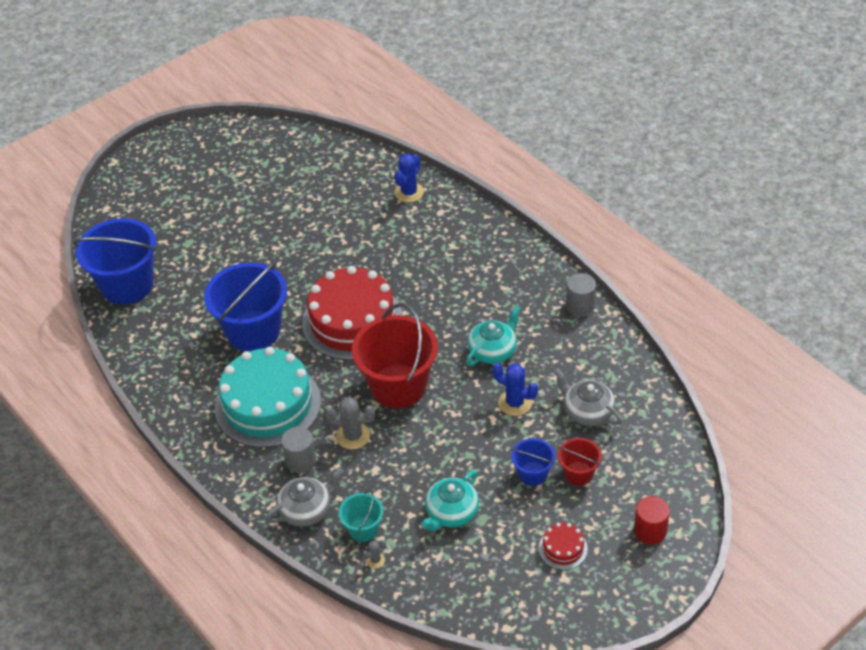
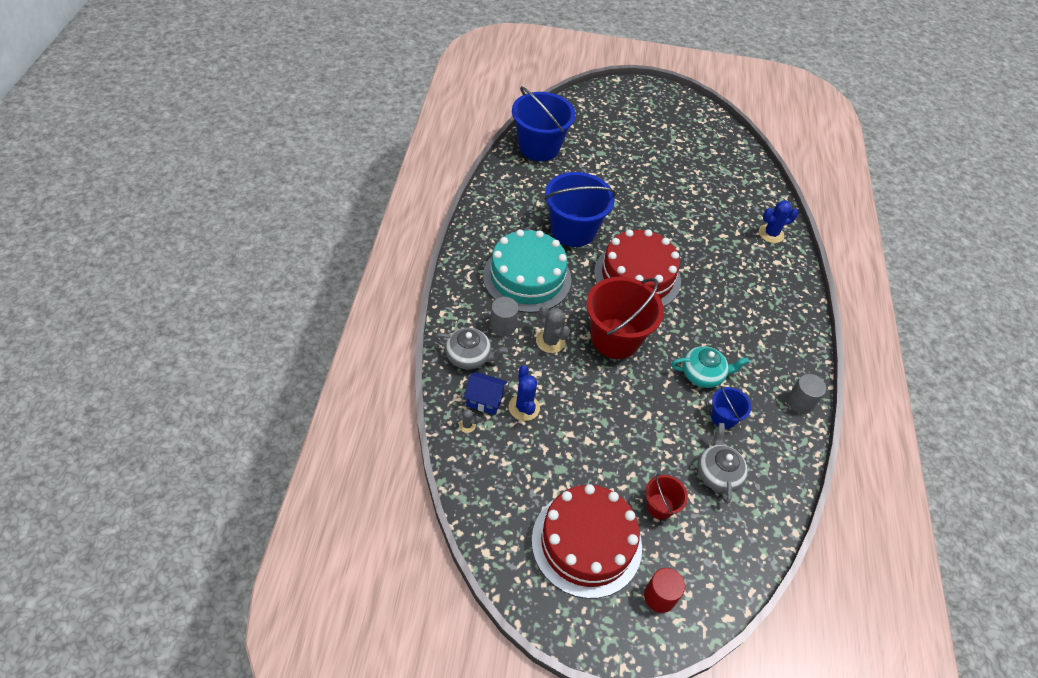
camera: 40 degrees right, 5 degrees up
(363, 529) = (484, 400): turquoise bucket -> blue house
(451, 512) = (547, 445): turquoise teapot -> none
(515, 403) = (675, 420): blue cactus -> blue cactus (524, 407)
(533, 473) = (629, 475): blue bucket -> blue bucket (723, 417)
(563, 548) = (586, 543): red cake -> red cake, size x2.38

☆ ☆ ☆ ☆ ☆

◆ **What needs to be done**: In the entries, how many lines include the string "blue"? Only the number should be given.

◆ **Response to this exercise**: 3